### Problem to solve
Please write out all of the items below word for word, keeping every line unchanged.

### Information shown

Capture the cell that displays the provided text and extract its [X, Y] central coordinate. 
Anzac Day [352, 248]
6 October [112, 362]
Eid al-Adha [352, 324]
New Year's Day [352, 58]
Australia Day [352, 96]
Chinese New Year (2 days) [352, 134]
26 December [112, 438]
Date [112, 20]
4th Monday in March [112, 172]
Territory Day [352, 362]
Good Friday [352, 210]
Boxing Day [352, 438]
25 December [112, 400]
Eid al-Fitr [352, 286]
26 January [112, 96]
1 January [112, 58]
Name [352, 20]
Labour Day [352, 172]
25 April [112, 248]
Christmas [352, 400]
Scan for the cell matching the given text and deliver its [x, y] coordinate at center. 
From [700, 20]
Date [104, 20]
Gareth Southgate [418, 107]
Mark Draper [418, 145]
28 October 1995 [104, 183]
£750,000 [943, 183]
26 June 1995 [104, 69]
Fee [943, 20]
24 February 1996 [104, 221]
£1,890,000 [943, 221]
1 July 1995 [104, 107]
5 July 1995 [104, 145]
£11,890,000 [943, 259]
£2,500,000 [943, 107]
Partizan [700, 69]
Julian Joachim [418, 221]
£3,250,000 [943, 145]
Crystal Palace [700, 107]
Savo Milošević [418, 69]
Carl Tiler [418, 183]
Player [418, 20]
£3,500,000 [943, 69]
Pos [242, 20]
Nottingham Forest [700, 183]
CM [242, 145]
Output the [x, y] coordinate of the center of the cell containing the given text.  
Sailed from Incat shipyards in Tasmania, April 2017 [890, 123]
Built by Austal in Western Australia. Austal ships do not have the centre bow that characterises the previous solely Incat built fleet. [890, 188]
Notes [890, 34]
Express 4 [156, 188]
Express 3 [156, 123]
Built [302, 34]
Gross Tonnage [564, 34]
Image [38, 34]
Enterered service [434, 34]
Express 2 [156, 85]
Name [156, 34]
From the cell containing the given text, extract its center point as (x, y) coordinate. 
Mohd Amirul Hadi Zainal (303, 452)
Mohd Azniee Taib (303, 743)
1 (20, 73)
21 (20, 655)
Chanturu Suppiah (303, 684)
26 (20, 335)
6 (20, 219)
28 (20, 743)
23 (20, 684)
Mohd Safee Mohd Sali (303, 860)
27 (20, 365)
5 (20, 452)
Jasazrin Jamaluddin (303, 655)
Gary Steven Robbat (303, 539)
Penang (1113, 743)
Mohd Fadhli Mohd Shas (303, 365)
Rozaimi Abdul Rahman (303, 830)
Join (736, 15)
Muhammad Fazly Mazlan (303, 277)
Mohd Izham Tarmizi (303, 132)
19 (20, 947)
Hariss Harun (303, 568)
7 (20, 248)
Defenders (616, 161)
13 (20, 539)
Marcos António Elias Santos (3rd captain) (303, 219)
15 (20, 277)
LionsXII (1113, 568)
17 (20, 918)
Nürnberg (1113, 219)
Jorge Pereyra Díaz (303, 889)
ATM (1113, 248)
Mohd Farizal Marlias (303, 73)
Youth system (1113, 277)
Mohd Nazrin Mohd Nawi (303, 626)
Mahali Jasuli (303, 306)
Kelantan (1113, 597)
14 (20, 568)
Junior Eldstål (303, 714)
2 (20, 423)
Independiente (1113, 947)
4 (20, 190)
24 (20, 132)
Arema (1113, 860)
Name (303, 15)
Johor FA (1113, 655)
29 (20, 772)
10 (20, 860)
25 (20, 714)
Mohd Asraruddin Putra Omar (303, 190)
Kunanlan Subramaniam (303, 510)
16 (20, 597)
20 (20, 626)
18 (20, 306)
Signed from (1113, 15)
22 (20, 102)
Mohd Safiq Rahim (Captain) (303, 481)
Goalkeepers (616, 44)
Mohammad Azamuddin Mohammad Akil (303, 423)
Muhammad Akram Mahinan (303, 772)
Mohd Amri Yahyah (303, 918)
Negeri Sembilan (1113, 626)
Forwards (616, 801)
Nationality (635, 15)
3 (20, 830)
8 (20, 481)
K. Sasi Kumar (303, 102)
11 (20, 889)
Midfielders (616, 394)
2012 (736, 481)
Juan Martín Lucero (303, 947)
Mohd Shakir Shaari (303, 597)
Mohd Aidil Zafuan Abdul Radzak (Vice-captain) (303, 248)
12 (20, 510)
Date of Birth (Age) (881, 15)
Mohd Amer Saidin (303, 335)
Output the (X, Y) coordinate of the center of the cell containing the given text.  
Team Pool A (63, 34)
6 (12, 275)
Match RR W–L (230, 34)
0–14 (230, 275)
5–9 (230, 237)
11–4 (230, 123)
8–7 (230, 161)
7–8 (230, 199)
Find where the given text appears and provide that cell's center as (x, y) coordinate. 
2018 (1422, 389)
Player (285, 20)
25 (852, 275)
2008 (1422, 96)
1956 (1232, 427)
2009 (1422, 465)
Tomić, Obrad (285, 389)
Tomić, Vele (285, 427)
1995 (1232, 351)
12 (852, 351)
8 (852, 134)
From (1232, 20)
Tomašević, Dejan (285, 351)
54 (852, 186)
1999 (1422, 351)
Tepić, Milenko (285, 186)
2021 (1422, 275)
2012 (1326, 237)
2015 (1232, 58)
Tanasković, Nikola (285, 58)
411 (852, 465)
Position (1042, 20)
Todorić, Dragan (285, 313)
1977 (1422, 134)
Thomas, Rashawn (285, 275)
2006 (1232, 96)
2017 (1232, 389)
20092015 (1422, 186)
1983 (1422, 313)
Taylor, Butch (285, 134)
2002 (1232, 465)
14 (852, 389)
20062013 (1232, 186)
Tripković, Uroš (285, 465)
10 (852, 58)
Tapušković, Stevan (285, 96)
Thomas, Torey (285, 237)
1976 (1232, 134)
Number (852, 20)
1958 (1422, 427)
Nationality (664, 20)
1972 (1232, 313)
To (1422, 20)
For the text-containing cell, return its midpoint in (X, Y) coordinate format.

### Exercise answer
Capture the cell that displays the provided text and extract its [X, Y] central coordinate. 
Anzac Day [352, 248]
6 October [112, 362]
Eid al-Adha [352, 324]
New Year's Day [352, 58]
Australia Day [352, 96]
Chinese New Year (2 days) [352, 134]
26 December [112, 438]
Date [112, 20]
4th Monday in March [112, 172]
Territory Day [352, 362]
Good Friday [352, 210]
Boxing Day [352, 438]
25 December [112, 400]
Eid al-Fitr [352, 286]
26 January [112, 96]
1 January [112, 58]
Name [352, 20]
Labour Day [352, 172]
25 April [112, 248]
Christmas [352, 400]
Scan for the cell matching the given text and deliver its [x, y] coordinate at center. 
From [700, 20]
Date [104, 20]
Gareth Southgate [418, 107]
Mark Draper [418, 145]
28 October 1995 [104, 183]
£750,000 [943, 183]
26 June 1995 [104, 69]
Fee [943, 20]
24 February 1996 [104, 221]
£1,890,000 [943, 221]
1 July 1995 [104, 107]
5 July 1995 [104, 145]
£11,890,000 [943, 259]
£2,500,000 [943, 107]
Partizan [700, 69]
Julian Joachim [418, 221]
£3,250,000 [943, 145]
Crystal Palace [700, 107]
Savo Milošević [418, 69]
Carl Tiler [418, 183]
Player [418, 20]
£3,500,000 [943, 69]
Pos [242, 20]
Nottingham Forest [700, 183]
CM [242, 145]
Output the [x, y] coordinate of the center of the cell containing the given text.  
Sailed from Incat shipyards in Tasmania, April 2017 [890, 123]
Built by Austal in Western Australia. Austal ships do not have the centre bow that characterises the previous solely Incat built fleet. [890, 188]
Notes [890, 34]
Express 4 [156, 188]
Express 3 [156, 123]
Built [302, 34]
Gross Tonnage [564, 34]
Image [38, 34]
Enterered service [434, 34]
Express 2 [156, 85]
Name [156, 34]
From the cell containing the given text, extract its center point as (x, y) coordinate. 
Mohd Amirul Hadi Zainal (303, 452)
Mohd Azniee Taib (303, 743)
1 (20, 73)
21 (20, 655)
Chanturu Suppiah (303, 684)
26 (20, 335)
6 (20, 219)
28 (20, 743)
23 (20, 684)
Mohd Safee Mohd Sali (303, 860)
27 (20, 365)
5 (20, 452)
Jasazrin Jamaluddin (303, 655)
Gary Steven Robbat (303, 539)
Penang (1113, 743)
Mohd Fadhli Mohd Shas (303, 365)
Rozaimi Abdul Rahman (303, 830)
Join (736, 15)
Muhammad Fazly Mazlan (303, 277)
Mohd Izham Tarmizi (303, 132)
19 (20, 947)
Hariss Harun (303, 568)
7 (20, 248)
Defenders (616, 161)
13 (20, 539)
Marcos António Elias Santos (3rd captain) (303, 219)
15 (20, 277)
LionsXII (1113, 568)
17 (20, 918)
Nürnberg (1113, 219)
Jorge Pereyra Díaz (303, 889)
ATM (1113, 248)
Mohd Farizal Marlias (303, 73)
Youth system (1113, 277)
Mohd Nazrin Mohd Nawi (303, 626)
Mahali Jasuli (303, 306)
Kelantan (1113, 597)
14 (20, 568)
Junior Eldstål (303, 714)
2 (20, 423)
Independiente (1113, 947)
4 (20, 190)
24 (20, 132)
Arema (1113, 860)
Name (303, 15)
Johor FA (1113, 655)
29 (20, 772)
10 (20, 860)
25 (20, 714)
Mohd Asraruddin Putra Omar (303, 190)
Kunanlan Subramaniam (303, 510)
16 (20, 597)
20 (20, 626)
18 (20, 306)
Signed from (1113, 15)
22 (20, 102)
Mohd Safiq Rahim (Captain) (303, 481)
Goalkeepers (616, 44)
Mohammad Azamuddin Mohammad Akil (303, 423)
Muhammad Akram Mahinan (303, 772)
Mohd Amri Yahyah (303, 918)
Negeri Sembilan (1113, 626)
Forwards (616, 801)
Nationality (635, 15)
3 (20, 830)
8 (20, 481)
K. Sasi Kumar (303, 102)
11 (20, 889)
Midfielders (616, 394)
2012 (736, 481)
Juan Martín Lucero (303, 947)
Mohd Shakir Shaari (303, 597)
Mohd Aidil Zafuan Abdul Radzak (Vice-captain) (303, 248)
12 (20, 510)
Date of Birth (Age) (881, 15)
Mohd Amer Saidin (303, 335)
Output the (X, Y) coordinate of the center of the cell containing the given text.  
Team Pool A (63, 34)
6 (12, 275)
Match RR W–L (230, 34)
0–14 (230, 275)
5–9 (230, 237)
11–4 (230, 123)
8–7 (230, 161)
7–8 (230, 199)
Find where the given text appears and provide that cell's center as (x, y) coordinate. 
2018 (1422, 389)
Player (285, 20)
25 (852, 275)
2008 (1422, 96)
1956 (1232, 427)
2009 (1422, 465)
Tomić, Obrad (285, 389)
Tomić, Vele (285, 427)
1995 (1232, 351)
12 (852, 351)
8 (852, 134)
From (1232, 20)
Tomašević, Dejan (285, 351)
54 (852, 186)
1999 (1422, 351)
Tepić, Milenko (285, 186)
2021 (1422, 275)
2012 (1326, 237)
2015 (1232, 58)
Tanasković, Nikola (285, 58)
411 (852, 465)
Position (1042, 20)
Todorić, Dragan (285, 313)
1977 (1422, 134)
Thomas, Rashawn (285, 275)
2006 (1232, 96)
2017 (1232, 389)
20092015 (1422, 186)
1983 (1422, 313)
Taylor, Butch (285, 134)
2002 (1232, 465)
14 (852, 389)
20062013 (1232, 186)
Tripković, Uroš (285, 465)
10 (852, 58)
Tapušković, Stevan (285, 96)
Thomas, Torey (285, 237)
1976 (1232, 134)
Number (852, 20)
1958 (1422, 427)
Nationality (664, 20)
1972 (1232, 313)
To (1422, 20)
For the text-containing cell, return its midpoint in (X, Y) coordinate format.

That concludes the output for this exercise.